Dataset entries
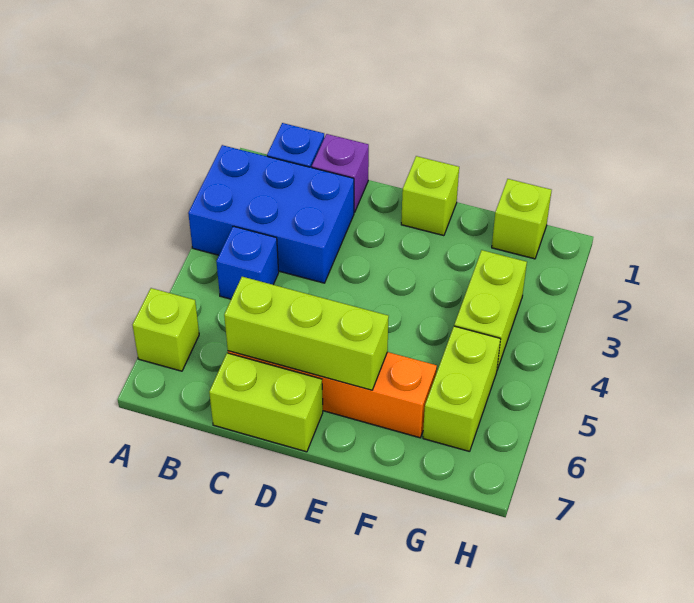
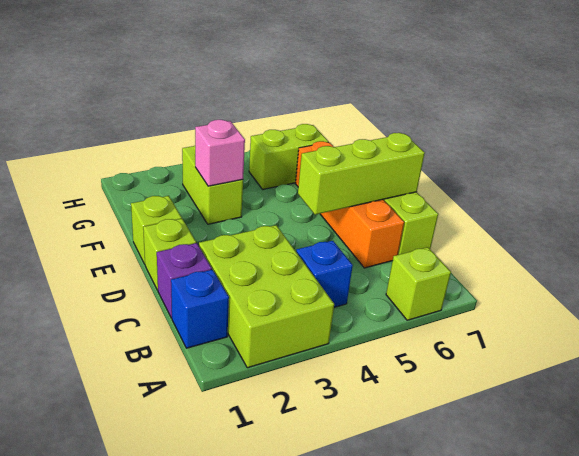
blue brick A2:C3 level 1 -> lime brick A2:C3 level 1
lime brick C6:E6 level 2 -> lime brick D5:D7 level 2
none -> pink brick F3 level 2
lime brick G1 level 1 -> lime brick D1 level 1
lime brick G3:G4 level 1 -> lime brick F3:G3 level 1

• [HOW TO COMPLETE THIS TASK]
Which of the lines above include the word "lime"? Copy each of them.

• [RESPONSE TO THIS TASK]
blue brick A2:C3 level 1 -> lime brick A2:C3 level 1
lime brick C6:E6 level 2 -> lime brick D5:D7 level 2
lime brick G1 level 1 -> lime brick D1 level 1
lime brick G3:G4 level 1 -> lime brick F3:G3 level 1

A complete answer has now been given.